§ DATA UNDER STUDY
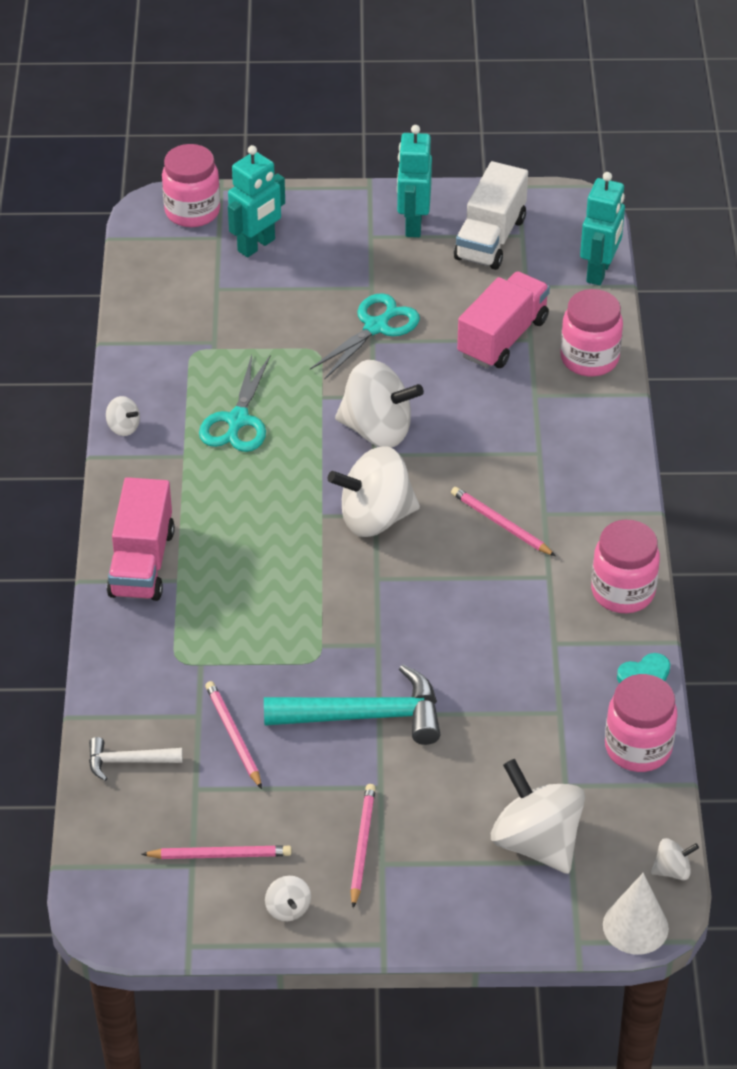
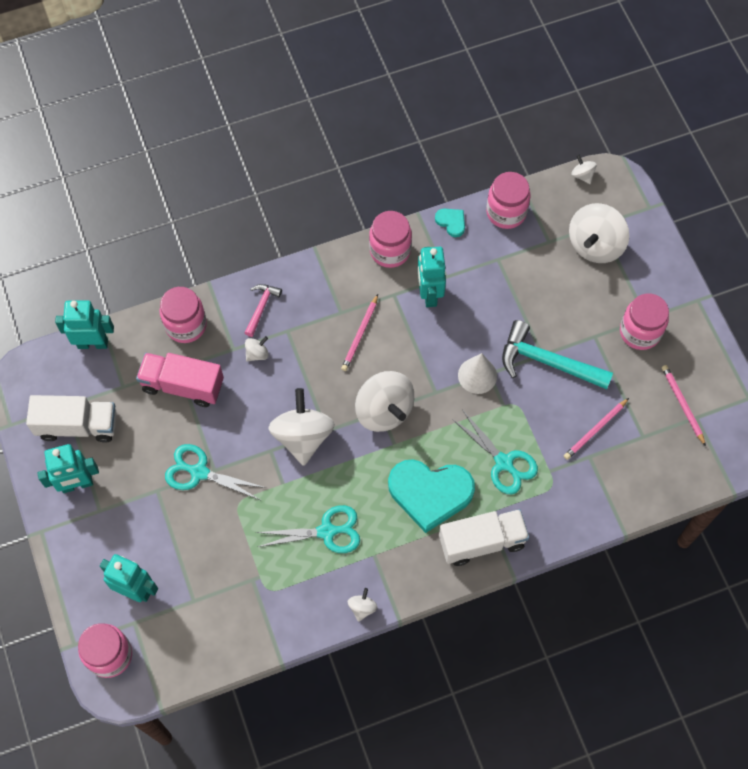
camera: 110 degrees left, 20 degrees up
white hammer [89,737,183,781] -> none
pink truck [107,477,175,601] -> white truck [439,509,529,566]
turquoise hammer [264,664,441,745] -> turquoise hammer turned 45 degrees counterclockwise [502,320,613,389]
white spinning top [265,876,311,921] -> white spinning top moved to [245,336,269,362]
pink pencil [350,784,376,908] -> pink jar [620,293,669,350]
white cone [603,873,669,955] -> white cone moved to [458,353,497,394]
none -> pink hammer [245,284,282,337]
none -> turquoise heart [388,459,475,533]
none -> turquoise robot [417,247,446,307]
none -> turquoise scissors [452,411,538,494]

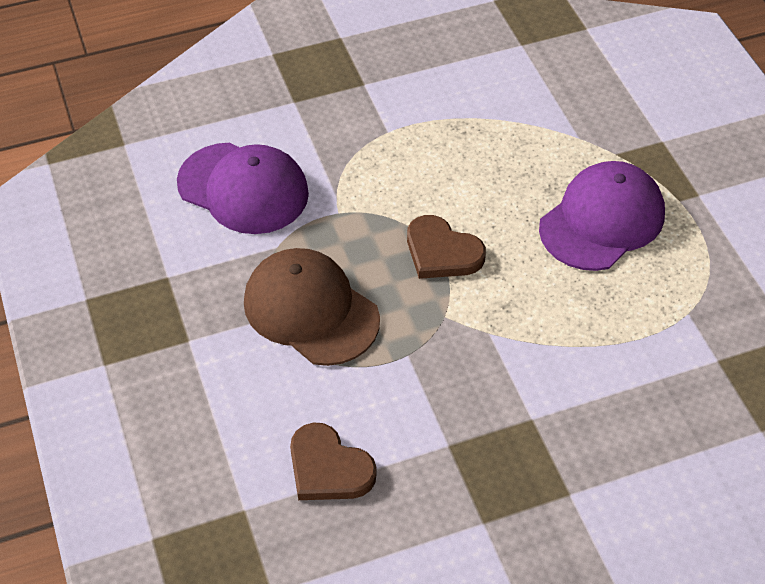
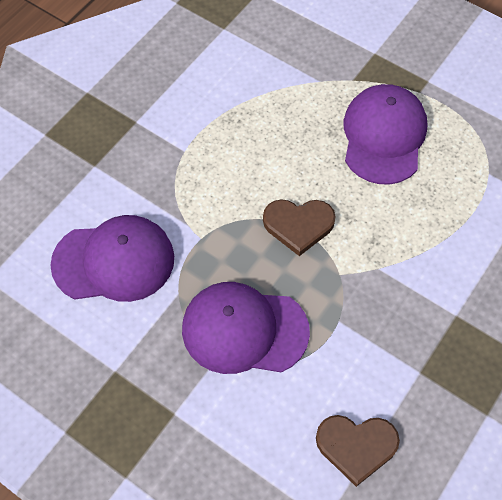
camera: 35 degrees left, 10 degrees up
brown cap [244,248,380,366] -> purple cap [182,282,310,374]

§ WHAT TO PRODUCE
Exact repetition required: repeat the first line of the listing above, the line containing "camera: 35 degrees left, 10 degrees up", and every line between, leaving out pictures.

§ ANSWER BOX
camera: 110 degrees left, 20 degrees up
white hammer [89,737,183,781] -> none
pink truck [107,477,175,601] -> white truck [439,509,529,566]
turquoise hammer [264,664,441,745] -> turquoise hammer turned 45 degrees counterclockwise [502,320,613,389]
white spinning top [265,876,311,921] -> white spinning top moved to [245,336,269,362]
pink pencil [350,784,376,908] -> pink jar [620,293,669,350]
white cone [603,873,669,955] -> white cone moved to [458,353,497,394]
none -> pink hammer [245,284,282,337]
none -> turquoise heart [388,459,475,533]
none -> turquoise robot [417,247,446,307]
none -> turquoise scissors [452,411,538,494]

camera: 35 degrees left, 10 degrees up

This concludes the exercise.